Segment Open

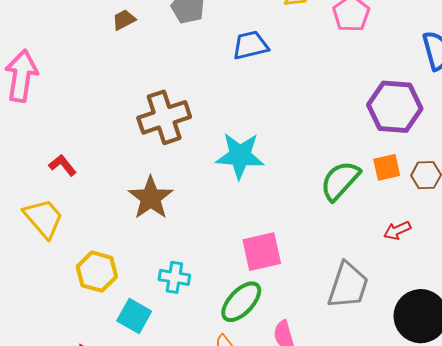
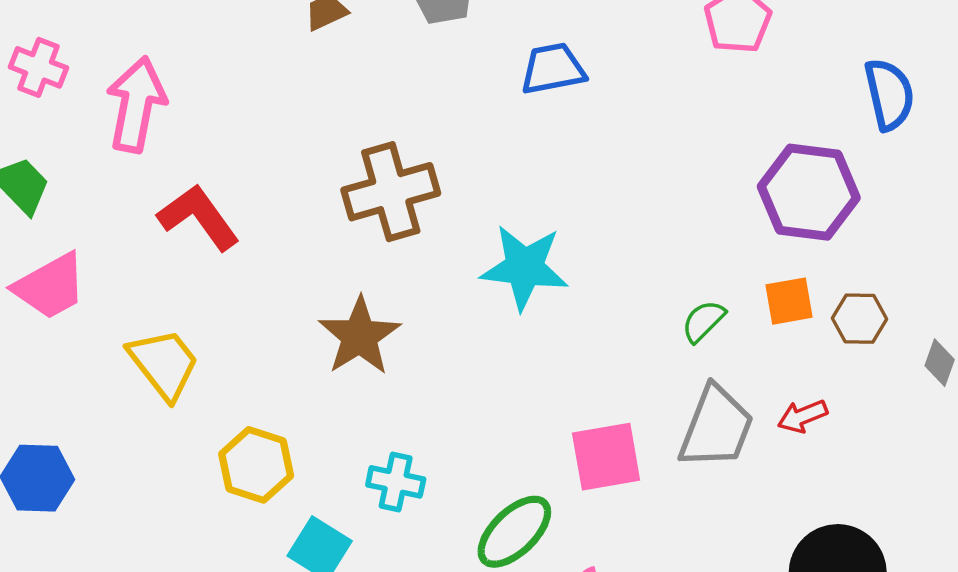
red L-shape: (63, 165) -> (199, 217), moved, size x1.6
green semicircle: (340, 181) -> (703, 321), size x0.6
pink square: (262, 252) -> (606, 457), moved
gray trapezoid: (348, 285) -> (716, 427), moved

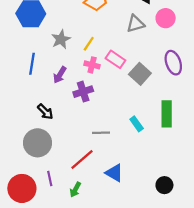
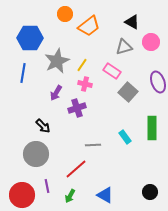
gray star: (61, 39) -> (57, 61), size x1.4
pink rectangle: (115, 59) -> (112, 71), moved
blue line: (32, 64) -> (23, 73), moved
blue triangle: (114, 173) -> (105, 195), moved

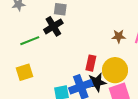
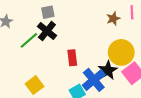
green line: (30, 41) -> (29, 40), moved
red rectangle: (91, 63) -> (72, 58), moved

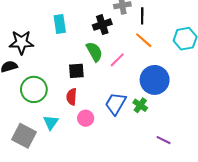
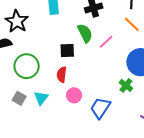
black star: (21, 42) -> (17, 21), turned 30
blue trapezoid: (116, 104) -> (100, 108), moved
gray square: (24, 136) -> (19, 98), moved, size x0.6

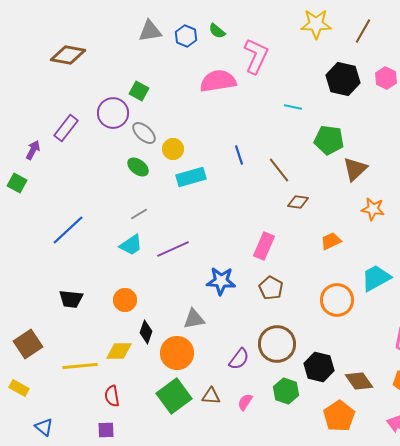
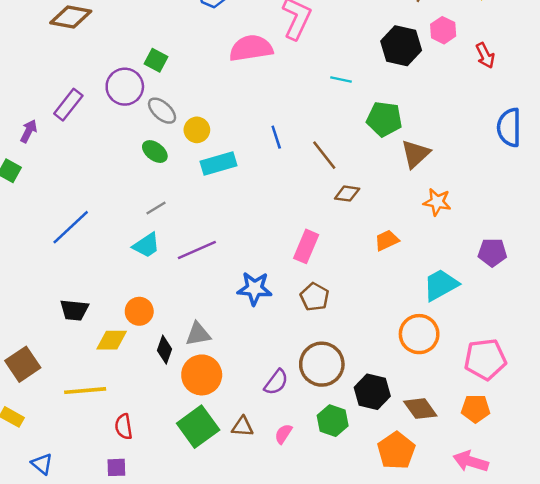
pink hexagon: (386, 78) -> (443, 30), moved
orange circle: (337, 300) -> (419, 334), moved
gray triangle: (194, 319) -> (198, 334), moved
yellow diamond: (119, 351) -> (112, 340), moved

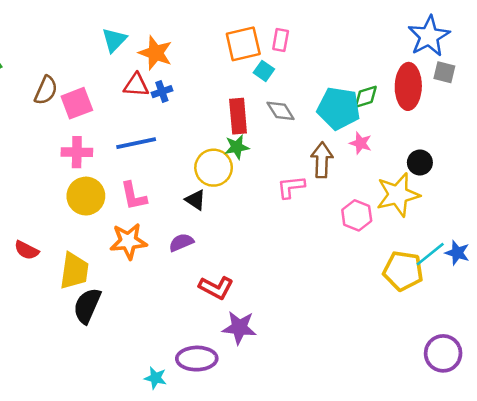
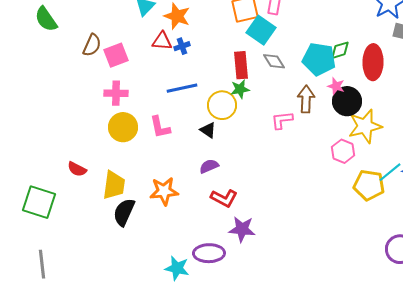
cyan square: (264, 71) -> (261, 30), size x1.8
red ellipse: (408, 86) -> (373, 62), moved
blue line: (136, 143) -> (182, 88), moved
black circle: (420, 163) -> (347, 101), moved, size x1.5
pink hexagon: (357, 215) -> (343, 151), moved
orange star: (128, 241) -> (164, 191), moved
purple semicircle: (181, 242) -> (209, 166), moved
cyan star: (155, 378) -> (177, 268), size x1.4

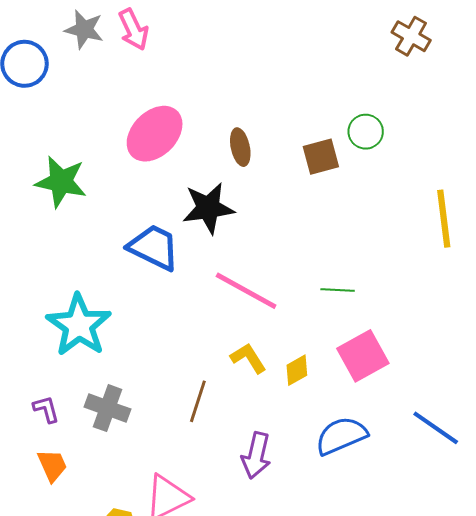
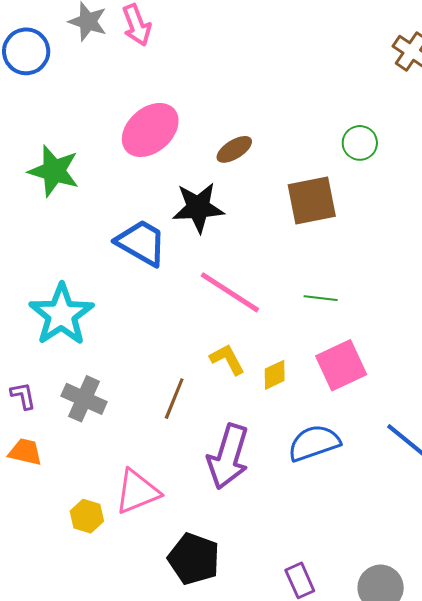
brown ellipse: (240, 147) -> (234, 149), turned 66
brown square: (321, 157) -> (312, 201), moved, size x1.4
purple arrow: (256, 455) -> (228, 456), size x1.4
orange trapezoid: (52, 465) -> (25, 452), turned -57

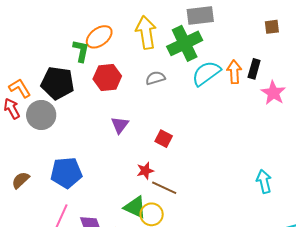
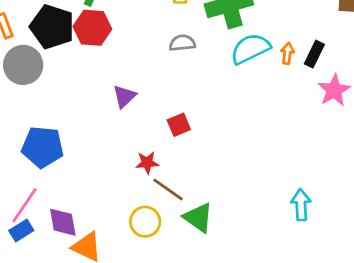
orange arrow: (234, 72) -> (287, 53), size x0.7
red hexagon: (107, 77) -> (92, 28), moved
red square: (164, 139) -> (179, 125), turned 30
green triangle: (135, 207) -> (198, 218), moved

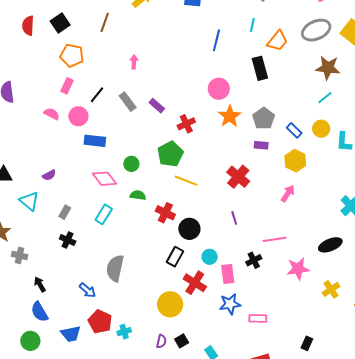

Segment Closed

Try it
Repeat exactly the lines above, from the line that contains "pink square: (262, 252) -> (606, 457), moved" down through the line that contains "gray triangle: (194, 319)". Include both of those lines and none of the pictures.

Task response
pink square: (262, 252) -> (606, 457), moved
gray trapezoid: (348, 285) -> (716, 427), moved

gray star: (61, 39) -> (57, 61), size x1.4
pink rectangle: (115, 59) -> (112, 71), moved
blue line: (32, 64) -> (23, 73), moved
blue triangle: (114, 173) -> (105, 195), moved

green line: (30, 41) -> (29, 40), moved
red rectangle: (91, 63) -> (72, 58), moved

black star: (21, 42) -> (17, 21), turned 30
blue trapezoid: (116, 104) -> (100, 108), moved
gray square: (24, 136) -> (19, 98), moved, size x0.6

pink hexagon: (386, 78) -> (443, 30), moved
orange circle: (337, 300) -> (419, 334), moved
gray triangle: (194, 319) -> (198, 334), moved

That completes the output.